Problem to work on: This exercise asks for every line of the material that contains the word "yellow".

Provided entries:

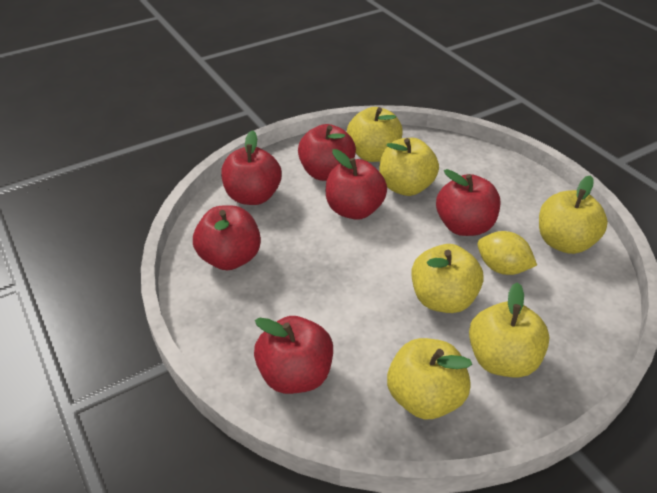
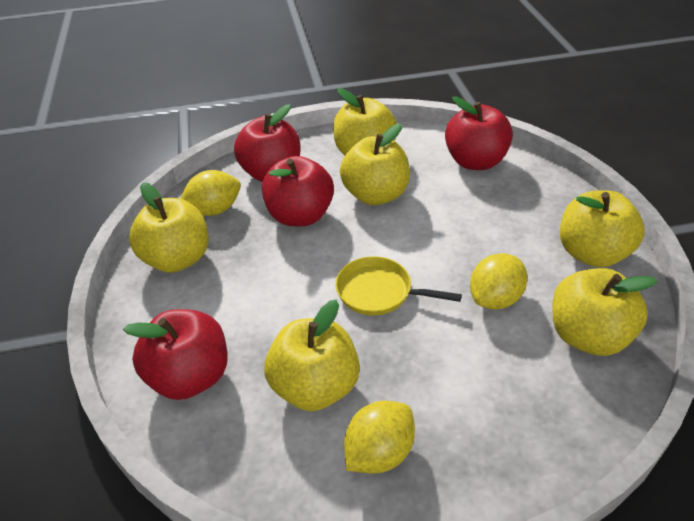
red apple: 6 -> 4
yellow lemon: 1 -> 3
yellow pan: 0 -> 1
--
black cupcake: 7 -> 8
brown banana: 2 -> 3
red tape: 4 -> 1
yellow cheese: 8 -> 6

Answer below:
yellow lemon: 1 -> 3
yellow pan: 0 -> 1
yellow cheese: 8 -> 6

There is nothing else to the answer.